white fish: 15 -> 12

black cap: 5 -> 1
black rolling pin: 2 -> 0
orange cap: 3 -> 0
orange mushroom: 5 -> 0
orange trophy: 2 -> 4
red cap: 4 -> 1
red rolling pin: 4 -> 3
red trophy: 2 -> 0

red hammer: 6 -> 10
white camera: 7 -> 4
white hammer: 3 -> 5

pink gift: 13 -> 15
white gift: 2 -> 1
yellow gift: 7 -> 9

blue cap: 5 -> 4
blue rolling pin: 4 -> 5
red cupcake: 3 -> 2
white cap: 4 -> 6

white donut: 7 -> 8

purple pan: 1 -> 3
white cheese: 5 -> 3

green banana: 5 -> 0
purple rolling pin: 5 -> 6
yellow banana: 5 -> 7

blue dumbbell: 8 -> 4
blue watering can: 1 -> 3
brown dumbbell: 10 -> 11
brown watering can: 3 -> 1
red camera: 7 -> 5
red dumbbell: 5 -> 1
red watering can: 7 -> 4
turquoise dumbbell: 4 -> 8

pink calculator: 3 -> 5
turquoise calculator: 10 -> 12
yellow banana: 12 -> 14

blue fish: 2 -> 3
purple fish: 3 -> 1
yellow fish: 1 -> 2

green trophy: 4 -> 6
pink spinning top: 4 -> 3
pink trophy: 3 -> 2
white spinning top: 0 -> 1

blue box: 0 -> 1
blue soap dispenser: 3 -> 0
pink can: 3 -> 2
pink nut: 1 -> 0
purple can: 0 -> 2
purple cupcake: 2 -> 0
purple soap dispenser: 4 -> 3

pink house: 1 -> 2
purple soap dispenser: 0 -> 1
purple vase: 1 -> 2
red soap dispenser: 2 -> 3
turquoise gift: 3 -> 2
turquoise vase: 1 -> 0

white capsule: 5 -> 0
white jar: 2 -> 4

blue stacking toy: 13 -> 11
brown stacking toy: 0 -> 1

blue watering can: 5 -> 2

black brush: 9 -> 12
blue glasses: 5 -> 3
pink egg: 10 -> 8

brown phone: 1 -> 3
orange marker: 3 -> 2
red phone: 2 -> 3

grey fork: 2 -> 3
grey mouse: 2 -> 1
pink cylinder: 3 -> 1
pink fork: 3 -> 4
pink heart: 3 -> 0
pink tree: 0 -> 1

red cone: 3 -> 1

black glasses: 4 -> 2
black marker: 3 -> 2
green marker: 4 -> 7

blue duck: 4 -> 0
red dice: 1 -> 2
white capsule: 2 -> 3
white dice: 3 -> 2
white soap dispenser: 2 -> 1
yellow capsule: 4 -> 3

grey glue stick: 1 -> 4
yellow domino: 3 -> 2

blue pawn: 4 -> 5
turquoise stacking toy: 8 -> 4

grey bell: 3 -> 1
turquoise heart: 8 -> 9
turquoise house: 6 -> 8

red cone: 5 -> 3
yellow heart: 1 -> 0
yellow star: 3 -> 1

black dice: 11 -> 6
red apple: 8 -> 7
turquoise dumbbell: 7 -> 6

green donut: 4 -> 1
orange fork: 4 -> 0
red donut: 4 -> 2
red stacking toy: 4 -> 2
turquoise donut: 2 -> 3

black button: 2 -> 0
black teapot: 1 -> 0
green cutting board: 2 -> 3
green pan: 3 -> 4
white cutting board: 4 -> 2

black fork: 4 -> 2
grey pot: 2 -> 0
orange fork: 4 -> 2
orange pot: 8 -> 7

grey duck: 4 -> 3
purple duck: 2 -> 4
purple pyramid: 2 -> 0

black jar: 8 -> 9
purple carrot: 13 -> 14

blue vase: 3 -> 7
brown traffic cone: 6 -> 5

----

Using the listing above, list every line in which the string "brown" occurs.

brown dumbbell: 10 -> 11
brown watering can: 3 -> 1
brown stacking toy: 0 -> 1
brown phone: 1 -> 3
brown traffic cone: 6 -> 5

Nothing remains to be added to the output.